__WHAT IS BEING ASKED__. Reproduce the full listing below unchanged, apart from the pictures.

================

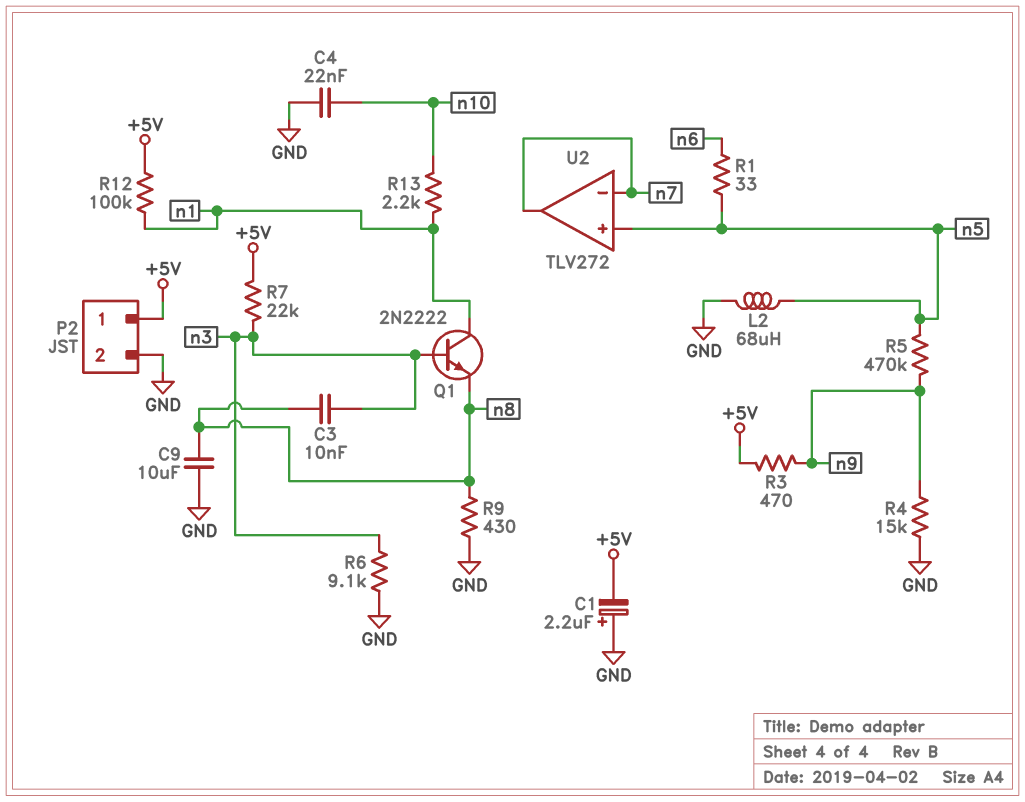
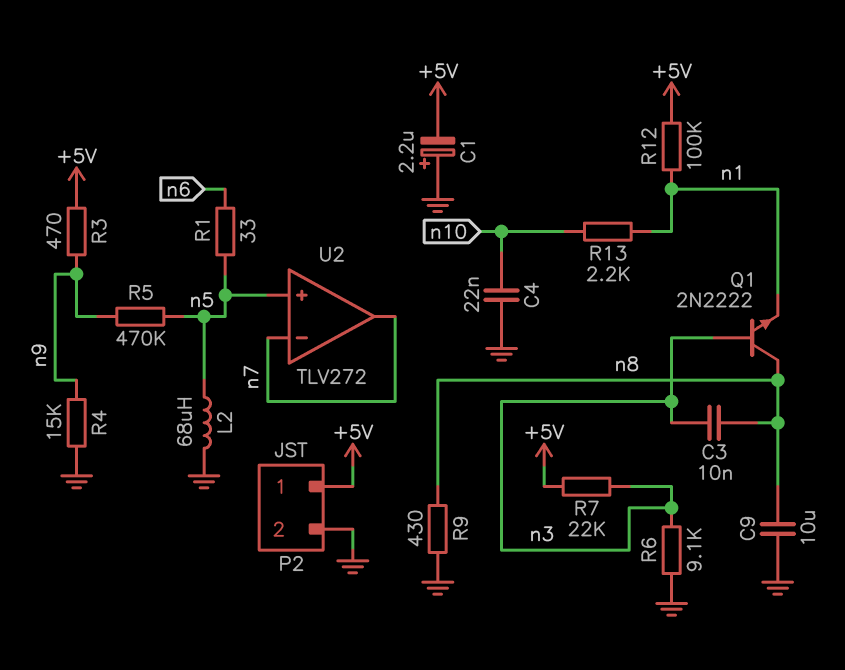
Q1: NPN 2N2222 (B n3, C n1, E n8) -> NPN 2N2222 (B n3, C n8, E n1)

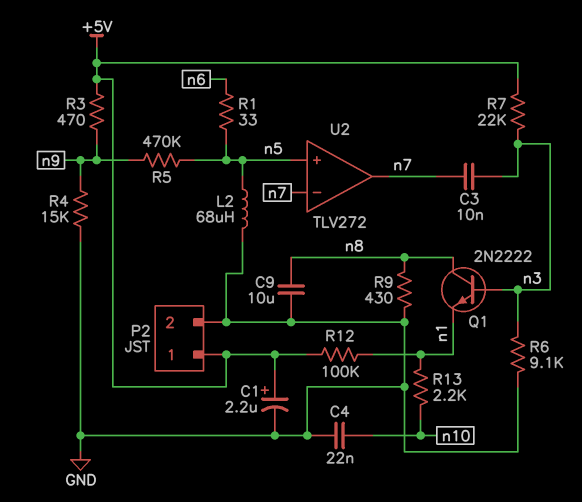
C1: 2.2uF (plus GND, minus +5V) -> 2.2uF (plus +5V, minus GND)
C3: 10nF (n3, n8) -> 10nF (n3, n7)

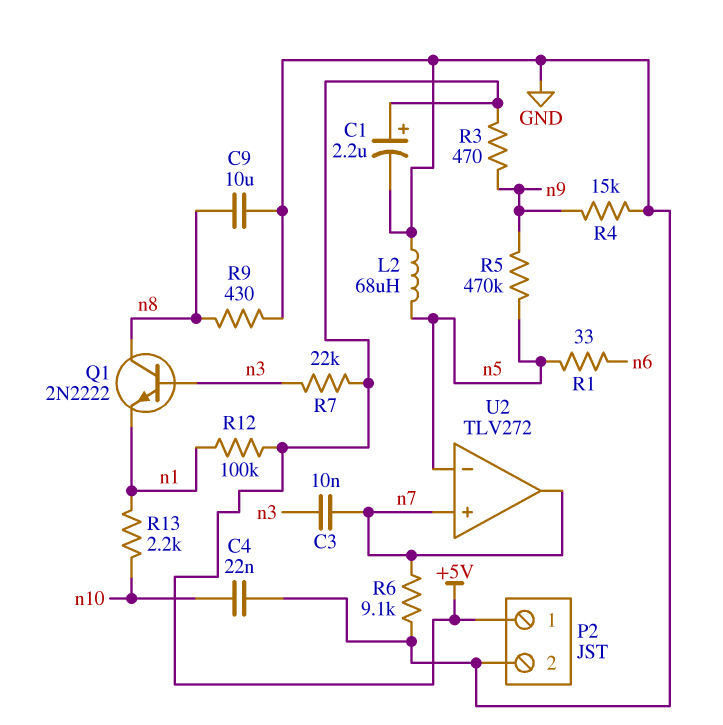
R6: 9.1k (GND, n3) -> 9.1k (GND, n7)
U2 pin in+: n5 -> n7
U2 pin in-: n7 -> n5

================

__ANSWER BOX__.
Q1: NPN 2N2222 (B n3, C n1, E n8) -> NPN 2N2222 (B n3, C n8, E n1)

C1: 2.2uF (plus GND, minus +5V) -> 2.2uF (plus +5V, minus GND)
C3: 10nF (n3, n8) -> 10nF (n3, n7)

R6: 9.1k (GND, n3) -> 9.1k (GND, n7)
U2 pin in+: n5 -> n7
U2 pin in-: n7 -> n5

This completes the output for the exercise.